- [RECORDS FOR THE EXERCISE]:

┄┄┄┄┄┄┄┄┄┄

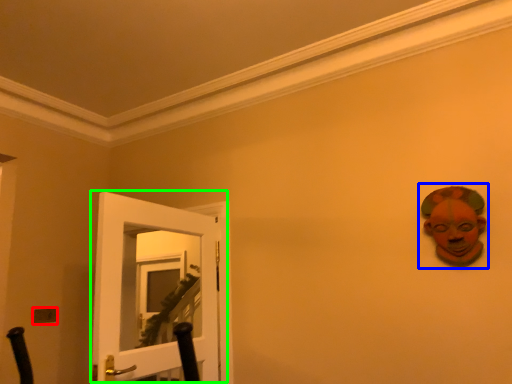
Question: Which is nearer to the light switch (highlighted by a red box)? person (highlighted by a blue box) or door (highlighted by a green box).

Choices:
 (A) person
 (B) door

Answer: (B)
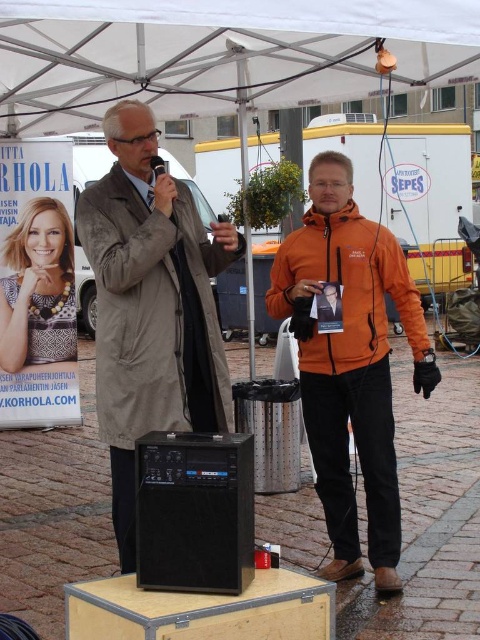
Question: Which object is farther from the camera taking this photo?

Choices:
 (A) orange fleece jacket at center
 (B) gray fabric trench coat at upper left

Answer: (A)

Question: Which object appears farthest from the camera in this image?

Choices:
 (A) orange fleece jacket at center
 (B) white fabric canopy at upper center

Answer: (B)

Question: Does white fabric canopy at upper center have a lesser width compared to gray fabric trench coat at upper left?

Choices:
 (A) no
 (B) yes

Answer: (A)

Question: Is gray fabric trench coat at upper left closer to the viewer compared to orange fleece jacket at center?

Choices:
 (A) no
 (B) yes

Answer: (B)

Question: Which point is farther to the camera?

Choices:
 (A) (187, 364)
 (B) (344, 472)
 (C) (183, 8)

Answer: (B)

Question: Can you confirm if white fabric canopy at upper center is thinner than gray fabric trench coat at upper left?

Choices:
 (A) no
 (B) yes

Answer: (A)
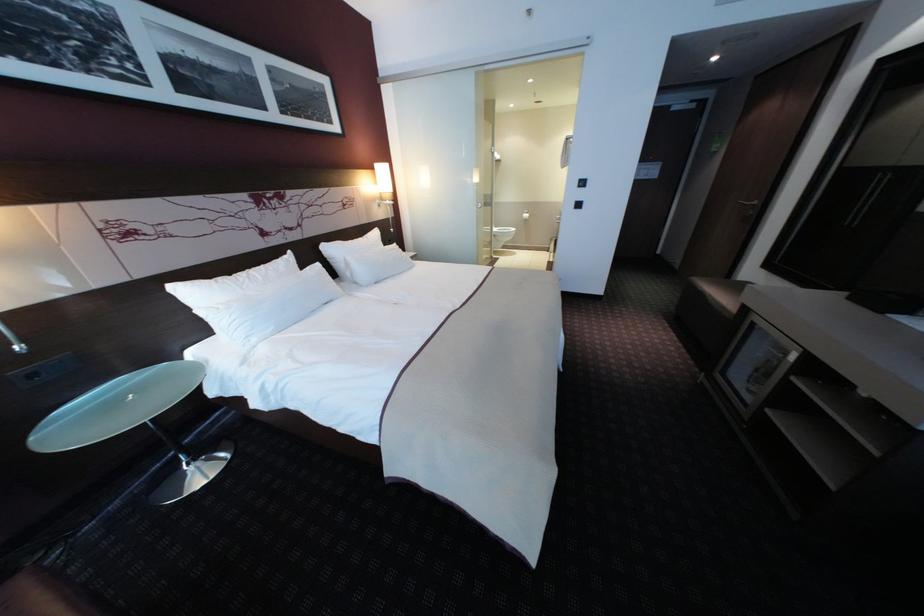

┄┄┄┄┄┄┄┄┄┄

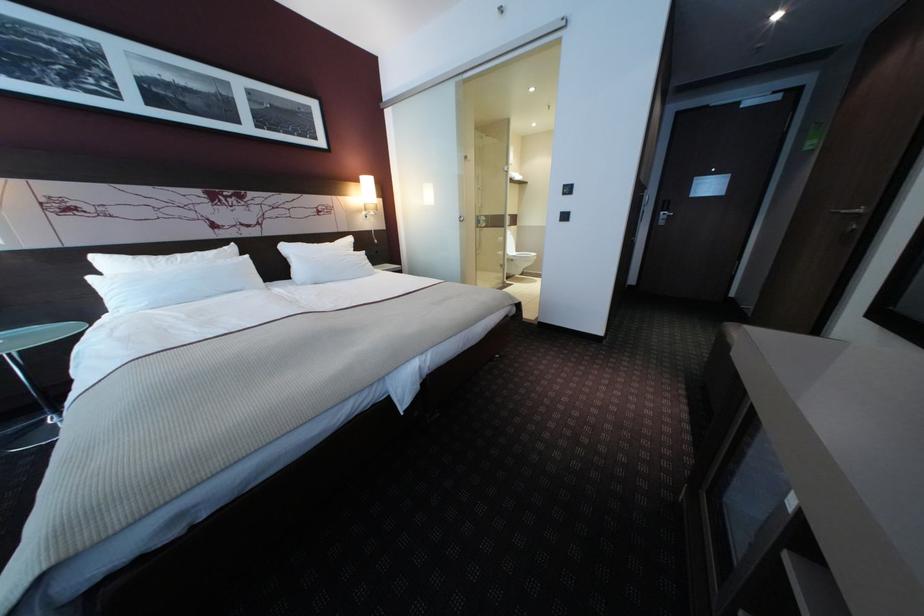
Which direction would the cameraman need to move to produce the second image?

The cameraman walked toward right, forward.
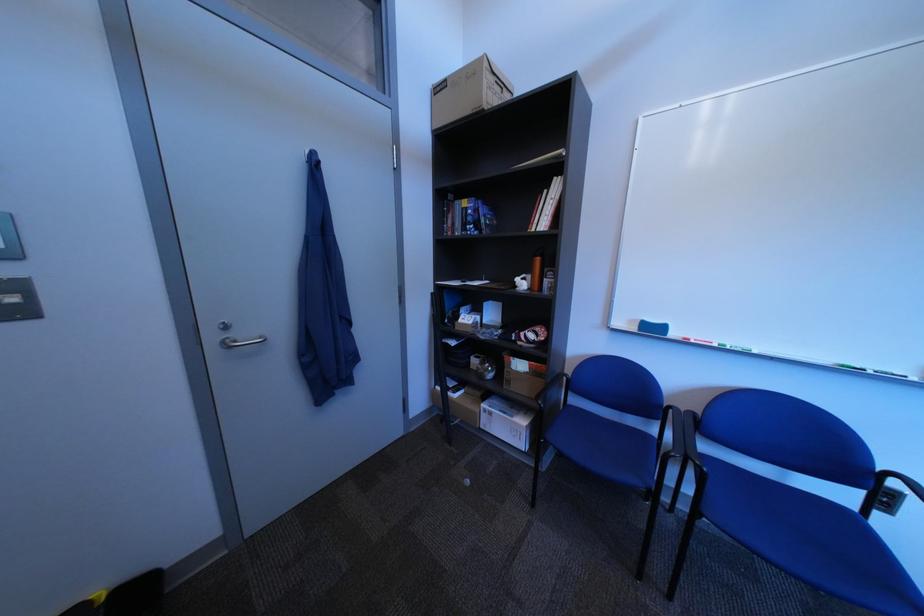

┄┄┄┄┄┄┄┄┄┄

- [TASK DETAILS]:
State how many lines in the rows above contain the string "image", matching case exactly. Reply with the number only.

- [FINISHED TASK]:
2